[Start of Attachment]

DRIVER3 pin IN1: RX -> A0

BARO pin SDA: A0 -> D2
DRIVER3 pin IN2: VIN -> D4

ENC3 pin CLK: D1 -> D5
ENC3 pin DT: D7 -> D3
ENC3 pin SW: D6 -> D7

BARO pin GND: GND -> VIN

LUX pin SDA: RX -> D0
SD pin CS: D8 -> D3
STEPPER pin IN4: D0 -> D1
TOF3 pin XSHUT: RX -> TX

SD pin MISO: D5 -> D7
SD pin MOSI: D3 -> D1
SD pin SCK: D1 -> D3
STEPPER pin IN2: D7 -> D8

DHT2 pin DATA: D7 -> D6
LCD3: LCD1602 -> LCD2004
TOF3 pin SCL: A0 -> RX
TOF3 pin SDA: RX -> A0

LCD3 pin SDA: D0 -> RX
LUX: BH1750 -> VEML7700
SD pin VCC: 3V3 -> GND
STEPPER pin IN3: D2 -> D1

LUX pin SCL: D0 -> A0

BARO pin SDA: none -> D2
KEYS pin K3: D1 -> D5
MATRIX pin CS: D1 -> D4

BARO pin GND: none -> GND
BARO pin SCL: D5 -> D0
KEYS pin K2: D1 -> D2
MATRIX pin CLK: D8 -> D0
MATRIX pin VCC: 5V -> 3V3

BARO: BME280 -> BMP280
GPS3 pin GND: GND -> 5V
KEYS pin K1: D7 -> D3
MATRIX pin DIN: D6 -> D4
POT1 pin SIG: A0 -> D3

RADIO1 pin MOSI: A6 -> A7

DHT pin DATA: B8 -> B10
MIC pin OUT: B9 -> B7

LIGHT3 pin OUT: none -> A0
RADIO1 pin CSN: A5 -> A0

[End of Attachment]

--- Assignment ---
For every line above that holds the string "MATRIX", add one to a count; give that count alone.

--- Response box ---
4